(A block of data)

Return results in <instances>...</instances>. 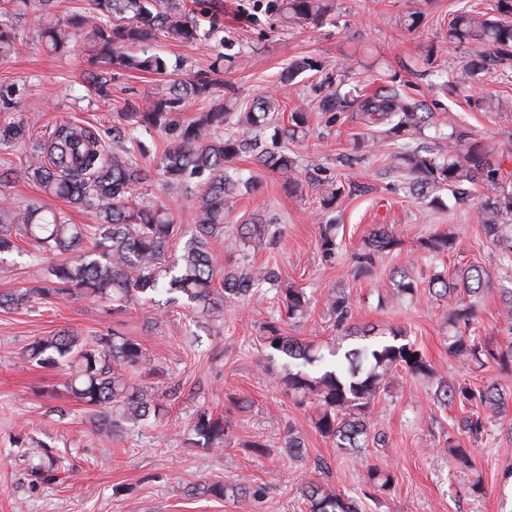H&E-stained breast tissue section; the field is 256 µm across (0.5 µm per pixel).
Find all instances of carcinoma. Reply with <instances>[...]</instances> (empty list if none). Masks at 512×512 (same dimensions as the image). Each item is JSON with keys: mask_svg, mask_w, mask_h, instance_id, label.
<instances>
[{"mask_svg": "<svg viewBox=\"0 0 512 512\" xmlns=\"http://www.w3.org/2000/svg\"><path fill=\"white\" fill-rule=\"evenodd\" d=\"M208 2L210 14L205 27L198 18L201 0H90L88 10L74 12L65 20L57 15L60 0H0V52L11 50L20 33L19 24L28 12L36 11L47 51L64 54L78 42L87 45L91 55L85 81L103 93L117 70L167 74V61L151 51L158 38L190 44L209 40L210 34L220 29L224 3ZM277 10L301 24L322 19L328 5L326 0H277ZM448 42L475 46L487 69L506 72L512 67V0H496V15L490 18L472 8L460 9L448 21ZM336 77L327 73L322 81L330 89L321 99L325 111L351 108L359 113L363 124L387 125L397 136L409 134L423 120L419 107L394 89L381 88L371 95L342 94L336 90ZM211 96L208 81L178 82L160 88L143 105H126L119 113L123 126L112 127V148L93 127L62 123L47 138L33 141L23 121L0 123V141H30L23 163L27 177L46 194L78 210L92 211L101 221L92 246L85 247L86 233L80 225L41 206L1 201L0 253L15 247L13 232L17 231L50 255V261L35 286L1 293L0 308L92 297L109 301L121 311L135 301L152 302L164 293L171 294L165 301L170 306L176 303L172 294L179 293L188 302L202 305V313L207 315L221 311L219 301H241L259 292L260 282L273 285L278 281L273 271L259 281L244 269L227 267L209 248V240L224 236V214L233 209L239 186L250 187V182L242 183L227 171V164L239 154L253 152L262 166L294 180L295 166L288 154L268 148L259 152L250 138L224 135L228 117L224 109L201 112L180 125L175 141L159 159V169L172 189H187L194 179L207 176L195 211L196 235L184 244L175 260L169 259L168 251L180 225L174 222L170 208L162 201L146 202L136 195L138 185L149 180V170L139 165L135 151L124 146L127 129L141 126L166 131L174 124L172 115L186 100ZM277 111L279 103L269 95L240 113L237 124L258 127ZM306 122L307 113L298 109L291 113V126L281 134L292 138ZM394 158L414 185L432 184L455 192L465 184L481 182L490 193L481 205L485 233L497 241L502 238V228L512 225V191L498 189V168L473 138V132L465 128L453 131L444 157L399 151ZM239 234L244 240L263 241L268 237V225L242 224ZM398 245V240L382 228L371 233L358 256L359 267L371 266L376 257ZM318 246L324 259L336 255V225L322 228ZM484 275V270L470 266L447 278L436 276L429 281V294L458 302L460 294L471 296L480 291ZM281 303L286 317L294 320L307 314L310 298L301 288H288ZM325 306L336 327L350 330L352 307L346 294H329ZM449 320L461 322L465 328L449 337L452 357L480 364L512 361V343L498 348L484 344L471 333L469 313L454 310ZM261 341L269 360L277 356L287 359L281 366L280 383L313 404L317 431L335 441L336 447L358 452L384 441L383 435L373 431L371 408L392 374L400 369L412 376L431 372L418 346L397 332L390 342L353 345L341 358L338 352H331L336 358L333 368L316 373L307 367L323 362V356L313 344L283 335L275 324L266 326ZM22 359L41 368L66 365V390L93 413L98 433L108 440L129 426L159 417L161 404L155 402V391L131 381V375L151 363L138 337L114 329L91 338L60 330L34 338L24 347ZM434 398L445 408L458 407V429L469 440L479 442L488 424L508 411L512 396L494 385L441 381ZM226 435L224 415L209 409L197 411L187 427L188 443L196 448L222 447ZM283 445L291 458L306 452L291 427ZM20 446L36 460L31 469L35 479L66 470L62 457L46 443L29 438ZM367 477L369 485L381 490L390 487L394 479L389 469L377 466L368 470ZM202 492L242 502L247 498L242 485H204ZM300 496L306 512H358L356 500L318 481L303 483Z\"/></svg>", "mask_w": 512, "mask_h": 512, "instance_id": "cac0c4a2", "label": "carcinoma"}]
</instances>
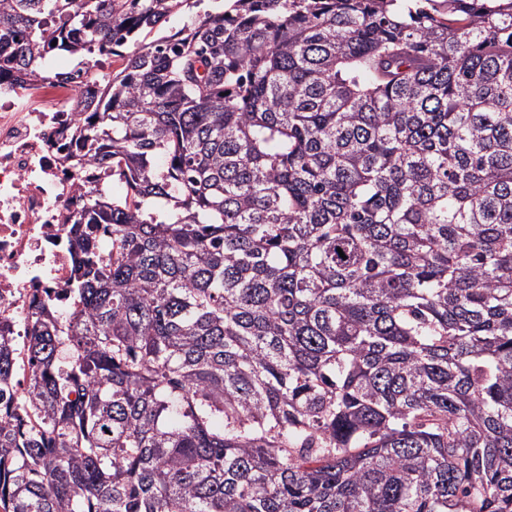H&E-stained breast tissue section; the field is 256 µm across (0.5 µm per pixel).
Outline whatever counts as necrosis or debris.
Here are the masks:
<instances>
[{
	"label": "necrosis or debris",
	"mask_w": 512,
	"mask_h": 512,
	"mask_svg": "<svg viewBox=\"0 0 512 512\" xmlns=\"http://www.w3.org/2000/svg\"><path fill=\"white\" fill-rule=\"evenodd\" d=\"M75 92L53 79L0 81V333L19 344L34 289L63 288L71 275L64 216L108 177L96 165L73 170L63 160L80 151L61 135L77 119Z\"/></svg>",
	"instance_id": "4bbe7bcc"
}]
</instances>
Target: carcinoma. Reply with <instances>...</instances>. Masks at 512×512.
Here are the masks:
<instances>
[{"instance_id": "cac0c4a2", "label": "carcinoma", "mask_w": 512, "mask_h": 512, "mask_svg": "<svg viewBox=\"0 0 512 512\" xmlns=\"http://www.w3.org/2000/svg\"><path fill=\"white\" fill-rule=\"evenodd\" d=\"M185 2L0 0V78L134 45L0 512H512V0ZM212 2L205 0L201 4H197L194 7L184 5L182 9L175 15H173L169 22L165 24L163 33L170 34L171 31L182 28L185 24L193 20L198 15H203L206 10L211 9Z\"/></svg>"}]
</instances>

▶ _Exercise instructions_
Find each line holding the string "necrosis" and copy it out.

▶ _Task result_
Outline whatever counts as necrosis or debris.
	"label": "necrosis or debris",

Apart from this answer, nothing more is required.